How to complete this task: Filter the records, keeping every line that has the string "turquoise".
--- START ---
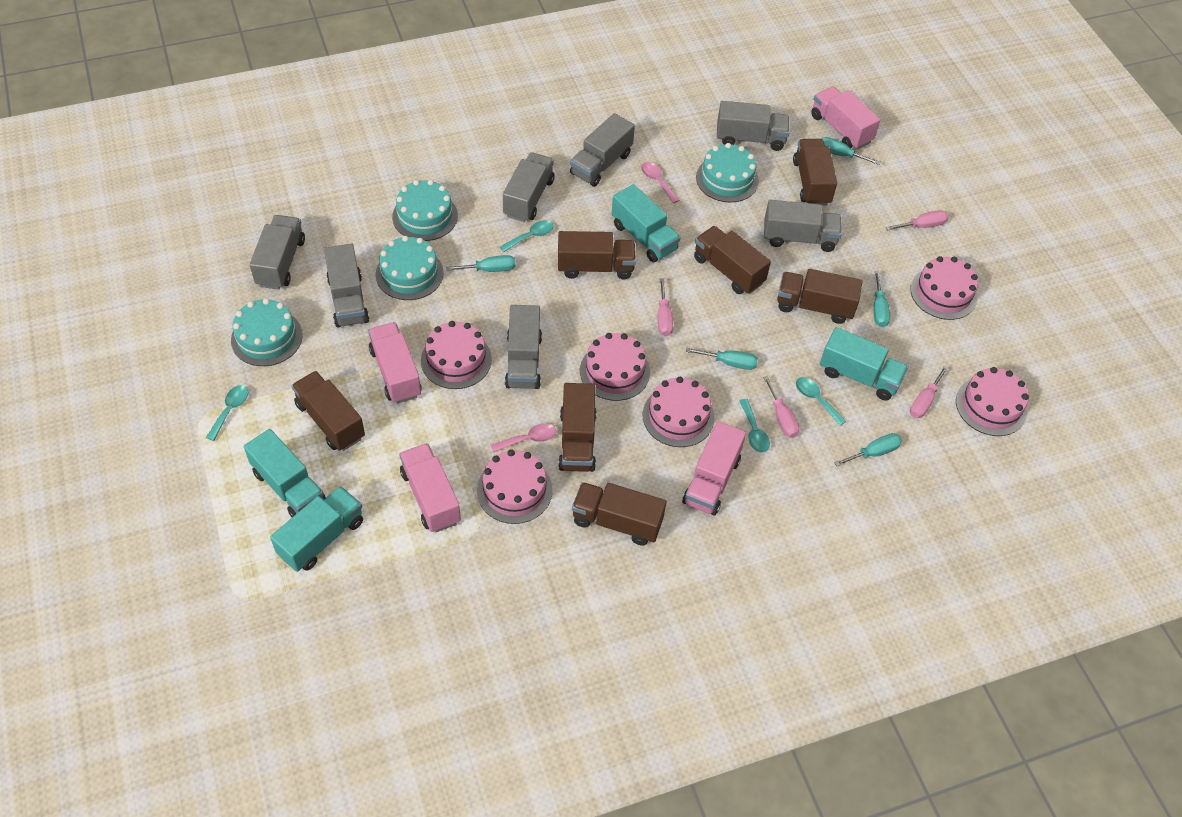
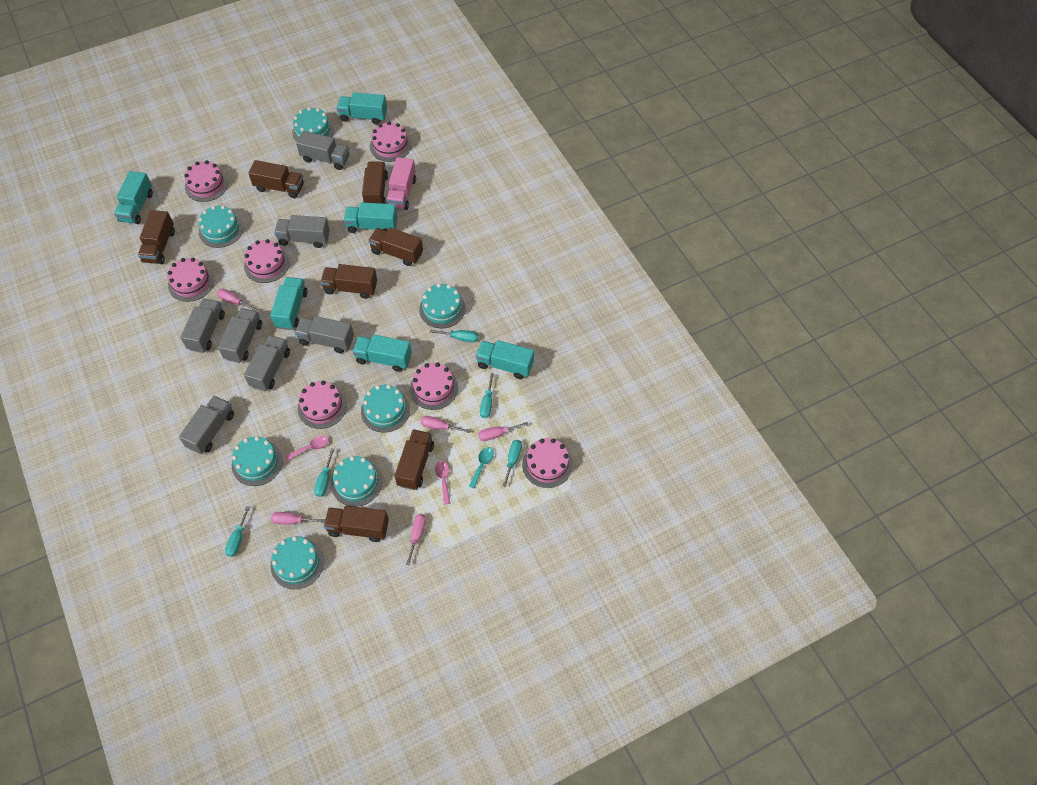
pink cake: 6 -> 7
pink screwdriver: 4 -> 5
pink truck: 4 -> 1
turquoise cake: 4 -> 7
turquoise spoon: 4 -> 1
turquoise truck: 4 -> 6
--- END ---
Written response:
turquoise cake: 4 -> 7
turquoise spoon: 4 -> 1
turquoise truck: 4 -> 6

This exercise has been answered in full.